## Job
After locating the line with "camera: 35 degrees left, 5 degrees up" in the data that follows, return it and every later line exactly, up to and including the line with "(427, 136) = (337, 95): brown".

## Provided records
_ _ _

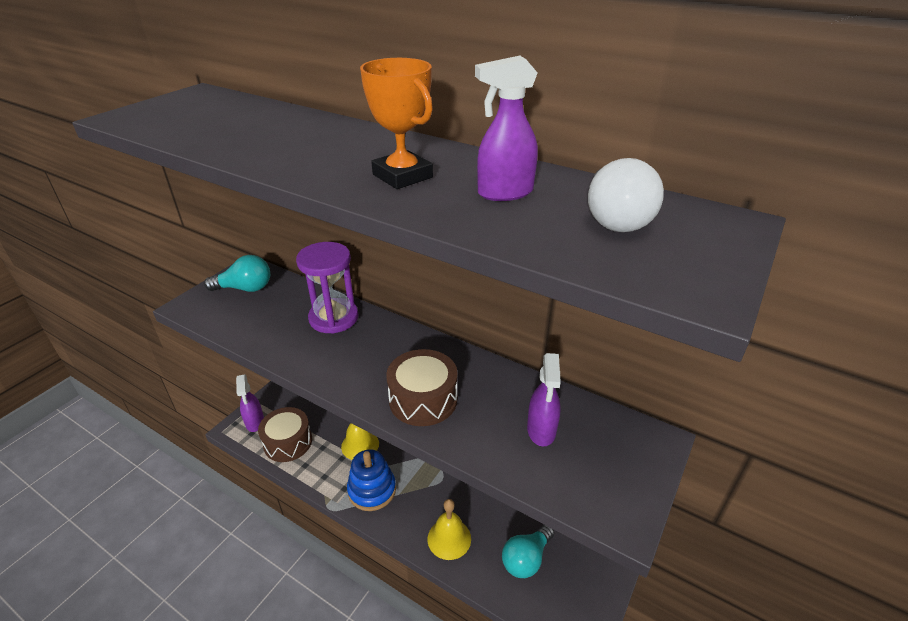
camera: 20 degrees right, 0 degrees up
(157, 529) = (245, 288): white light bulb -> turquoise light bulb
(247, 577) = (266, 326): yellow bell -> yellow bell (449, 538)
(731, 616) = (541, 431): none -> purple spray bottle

_ _ _

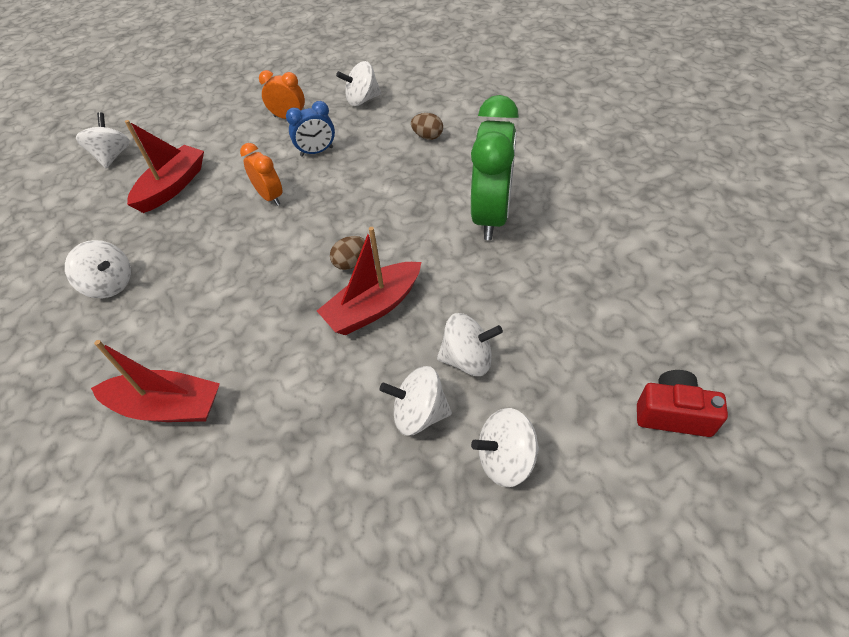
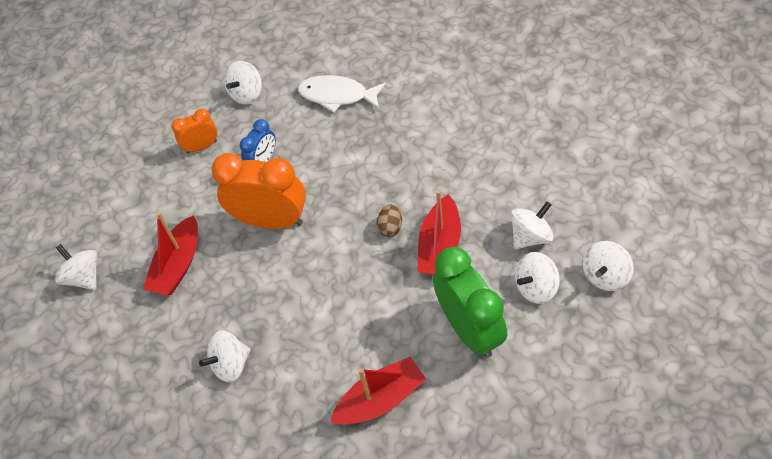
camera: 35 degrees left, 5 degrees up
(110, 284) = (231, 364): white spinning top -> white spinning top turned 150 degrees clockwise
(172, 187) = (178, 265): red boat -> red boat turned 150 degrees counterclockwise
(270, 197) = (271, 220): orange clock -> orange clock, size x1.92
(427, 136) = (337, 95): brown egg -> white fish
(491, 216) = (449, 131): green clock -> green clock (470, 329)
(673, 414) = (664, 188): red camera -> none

_ _ _

## Response to this task
camera: 35 degrees left, 5 degrees up
(110, 284) = (231, 364): white spinning top -> white spinning top turned 150 degrees clockwise
(172, 187) = (178, 265): red boat -> red boat turned 150 degrees counterclockwise
(270, 197) = (271, 220): orange clock -> orange clock, size x1.92
(427, 136) = (337, 95): brown egg -> white fish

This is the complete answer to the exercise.